§ PROMPT:
Whatever pictures the entries hold, omit them, and output exactly the lines from the one containing "green star: (188, 254) -> (208, 265), moved" through the final line.

= = = = = = =

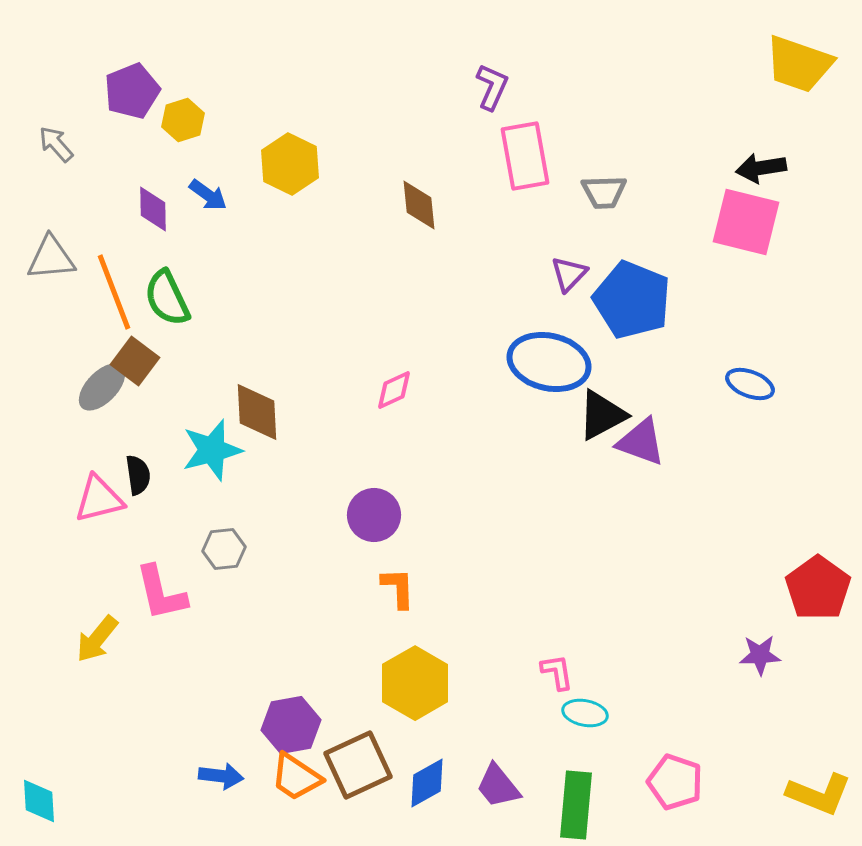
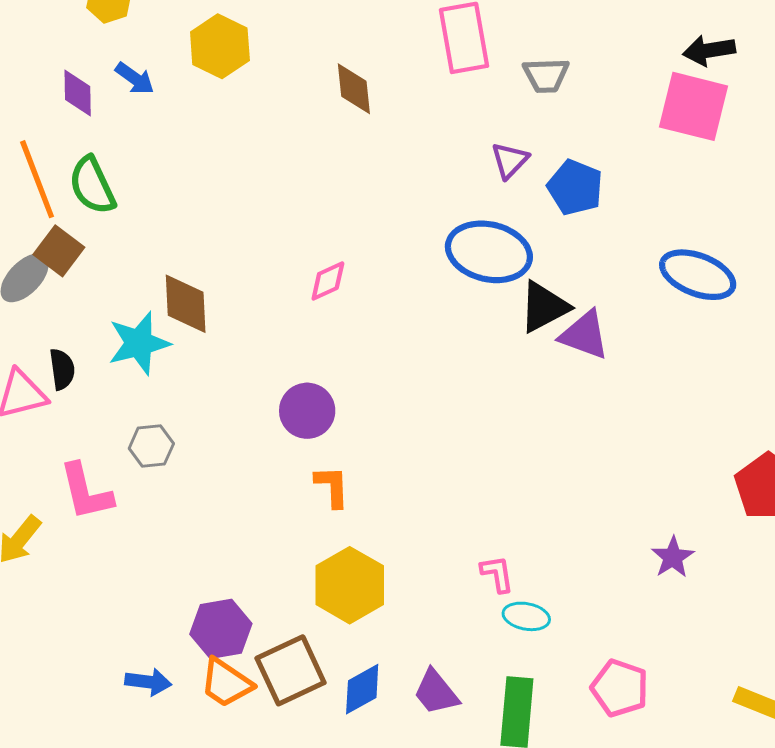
blue pentagon: (632, 300) -> (575, 187), size x0.7
blue ellipse: (750, 384) -> (698, 275), size x1.5
purple star: (760, 655) -> (673, 557), moved, turned -30

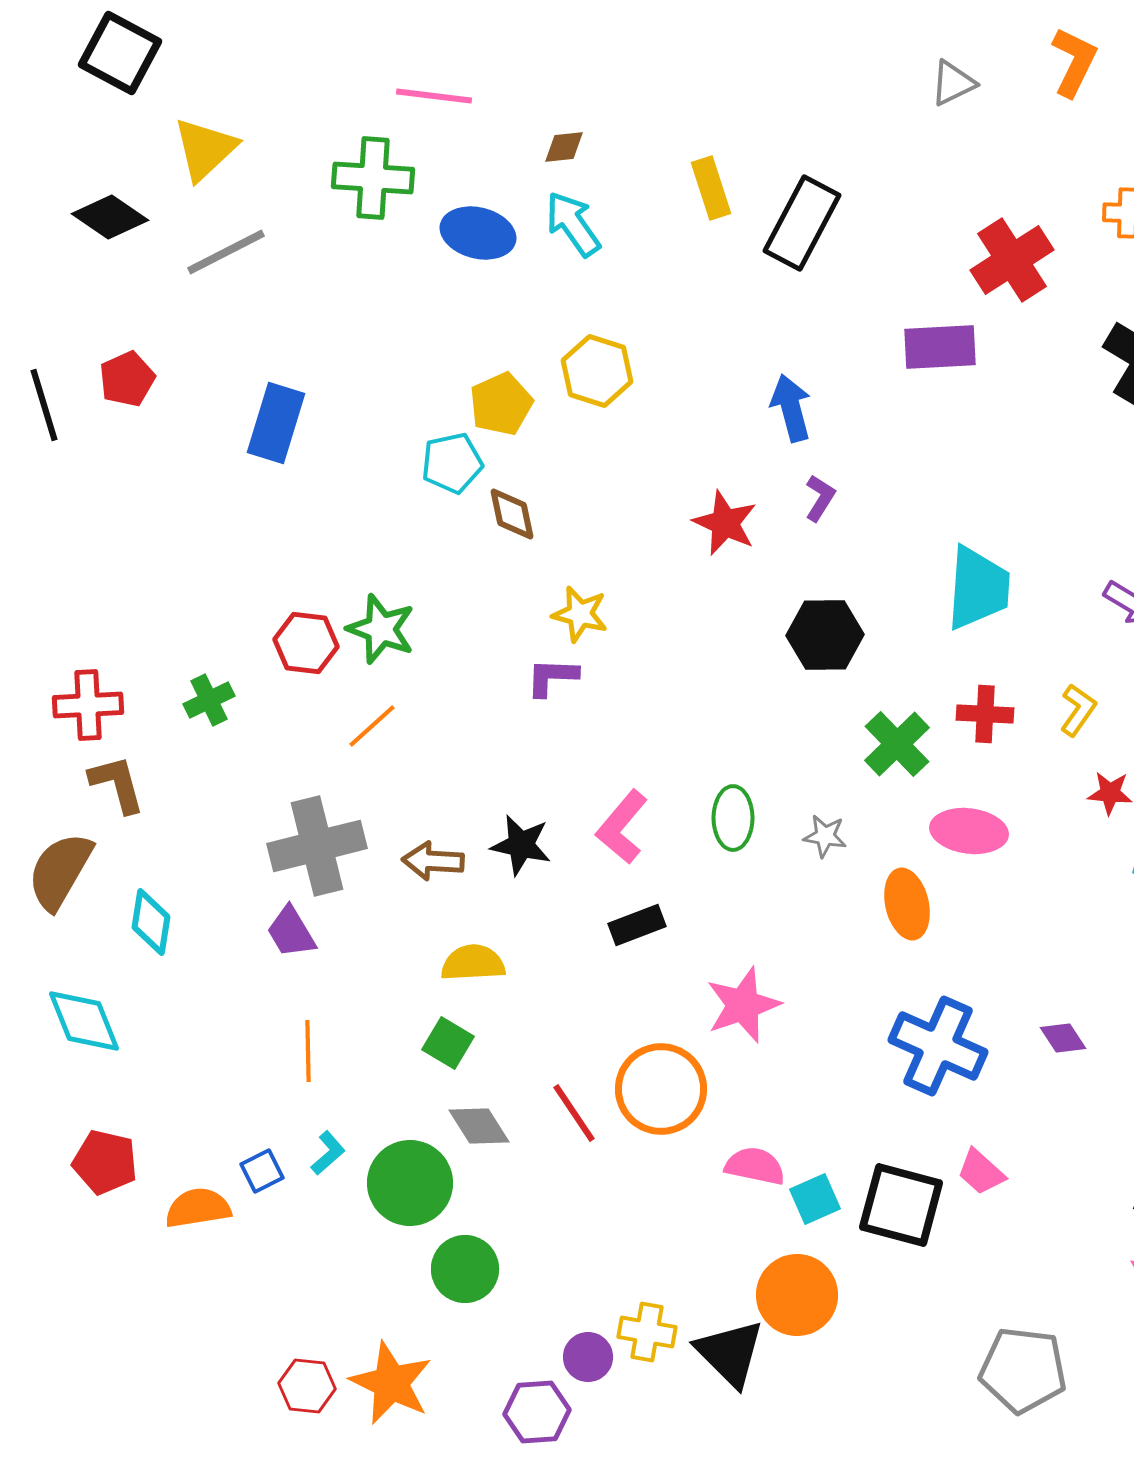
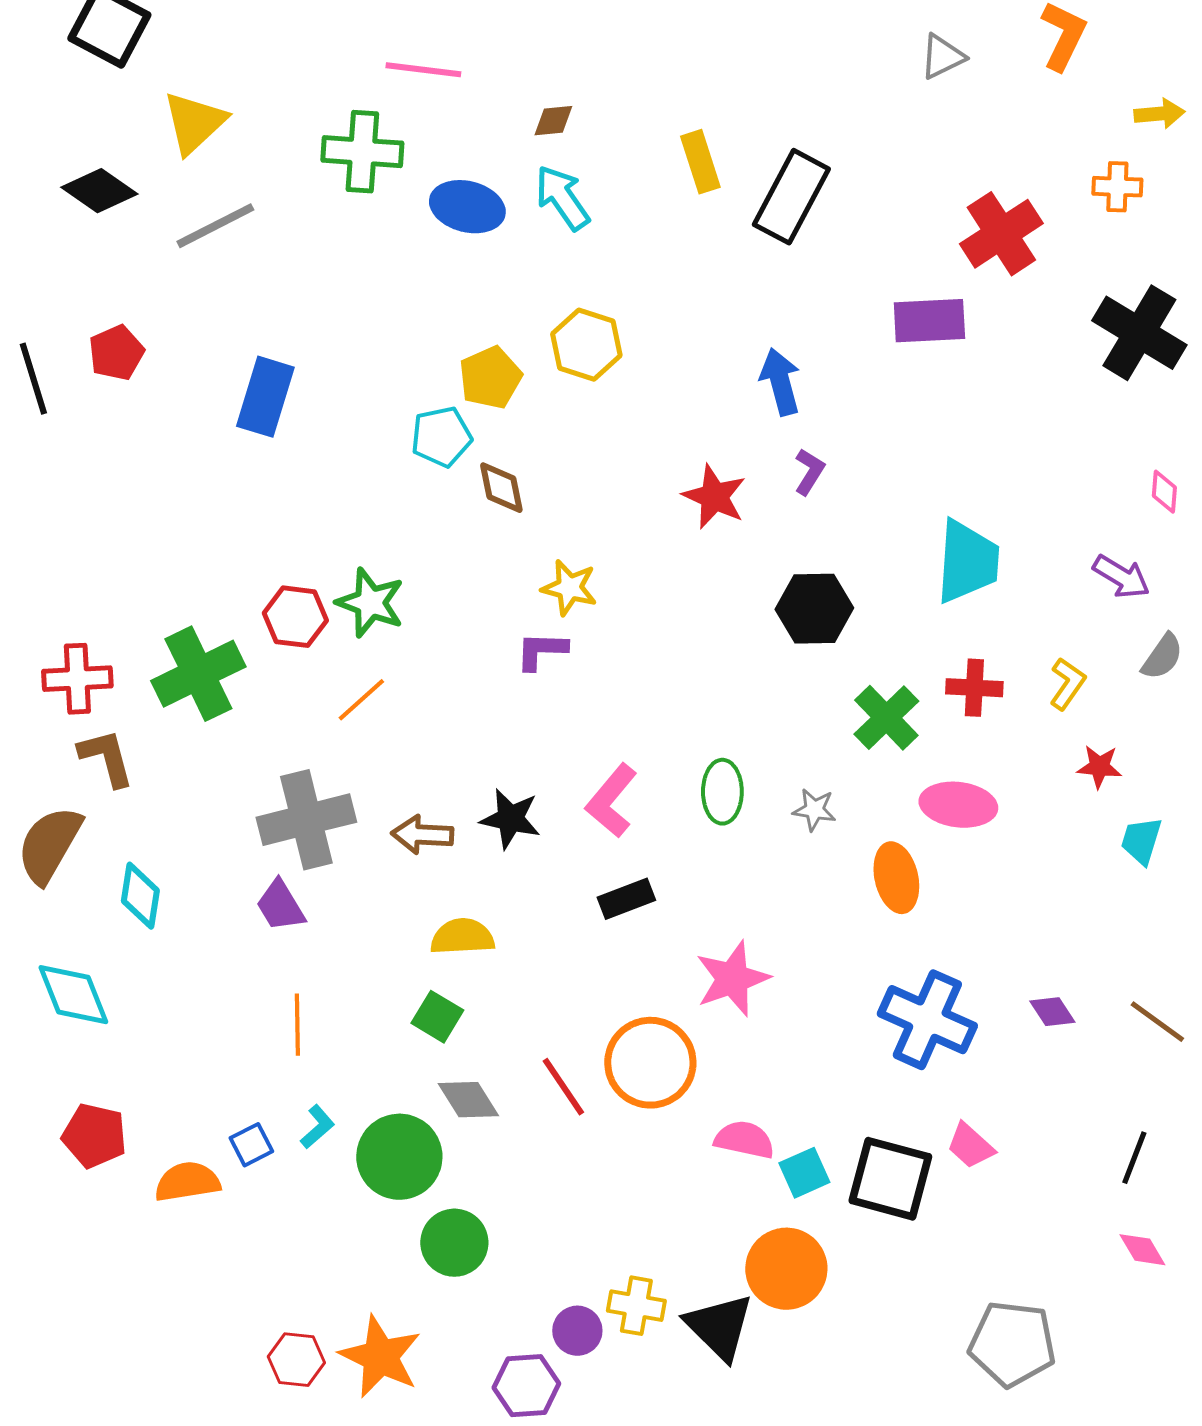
green cross: (209, 700) -> (198, 674), size x1.8

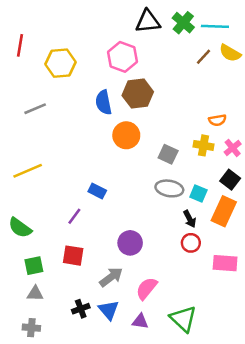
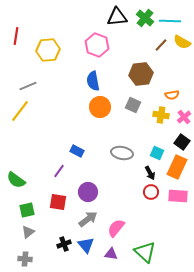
brown hexagon: (138, 94) -> (141, 74), moved
blue semicircle: (104, 102) -> (93, 81), moved
gray square: (168, 154) -> (133, 105), moved
yellow line: (28, 171) -> (20, 111), moved, turned -30
gray ellipse: (169, 188) -> (122, 153), moved
purple circle: (130, 243) -> (88, 192), moved
pink rectangle: (225, 263) -> (178, 196), moved
gray triangle: (35, 294) -> (28, 232), turned -40

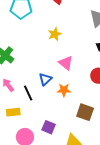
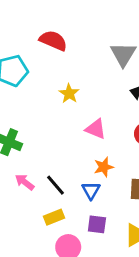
blue triangle: (45, 79) -> (91, 190), moved
yellow rectangle: (13, 112) -> (54, 217), moved

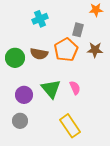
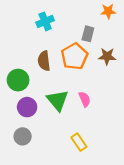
brown semicircle: (39, 54) -> (44, 61), turned 72
green circle: (15, 58) -> (18, 80), moved
yellow rectangle: (70, 126) -> (79, 142), size x0.7

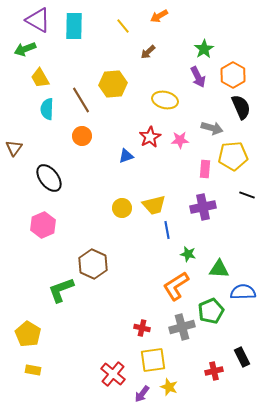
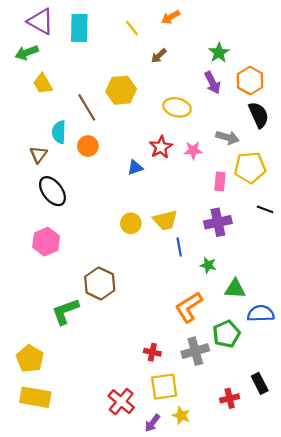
cyan semicircle: (47, 109) -> (59, 132), moved
brown triangle: (14, 148) -> (38, 155), moved
green star: (188, 254) -> (208, 265), moved
yellow rectangle: (33, 370) -> (35, 397), size x1.8

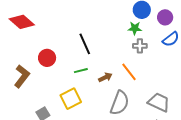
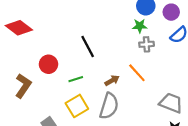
green line: (81, 71) -> (76, 79), moved
gray semicircle: (120, 103) -> (109, 106), moved

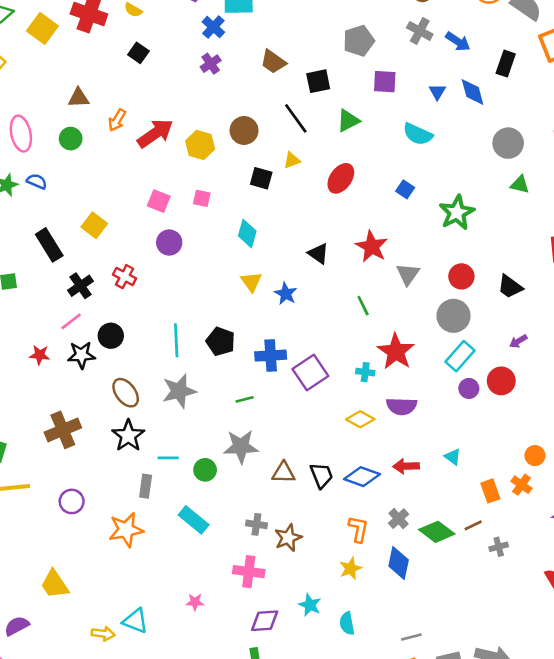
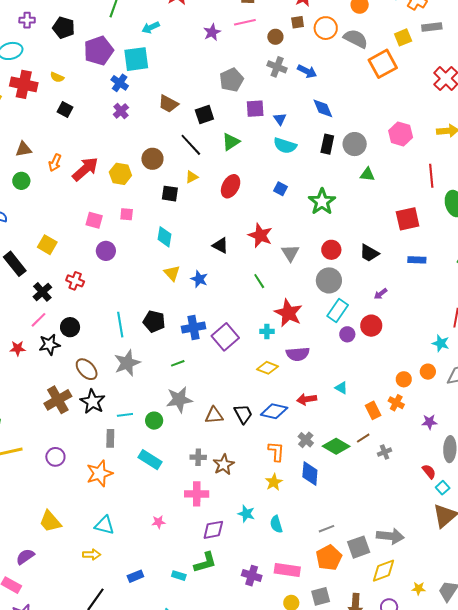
black rectangle: (506, 64) -> (327, 144), moved
blue triangle: (437, 92) -> (280, 119), moved
brown cross: (63, 430) -> (58, 400), moved
cyan triangle: (135, 621) -> (104, 525), moved

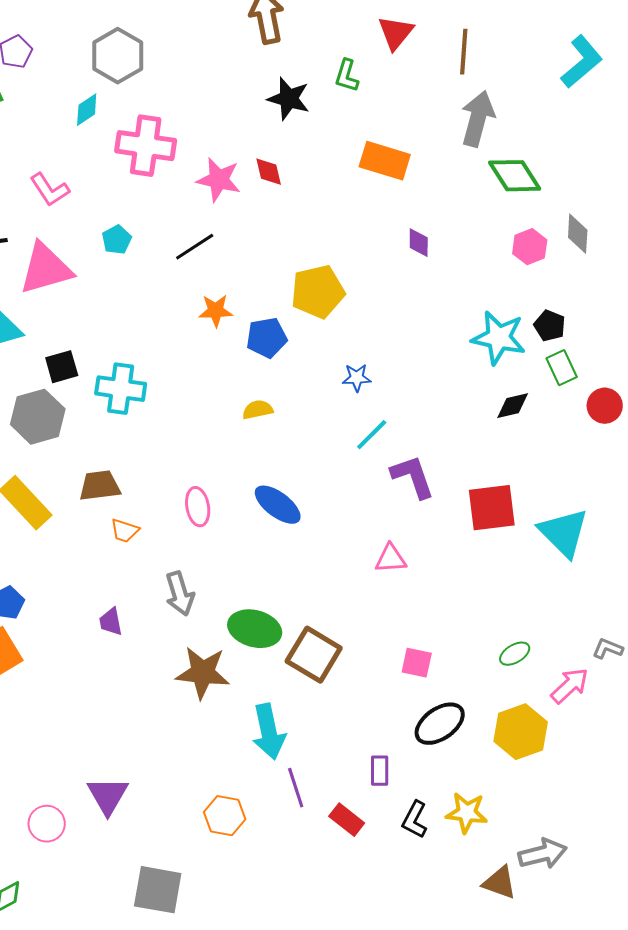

= = = = = = =

§ TASK RESPONSE:
green star: (188, 254) -> (208, 265), moved
yellow rectangle: (33, 370) -> (35, 397), size x1.8

green line: (81, 71) -> (76, 79), moved
gray semicircle: (120, 103) -> (109, 106), moved

black rectangle: (506, 64) -> (327, 144), moved
blue triangle: (437, 92) -> (280, 119), moved
brown cross: (63, 430) -> (58, 400), moved
cyan triangle: (135, 621) -> (104, 525), moved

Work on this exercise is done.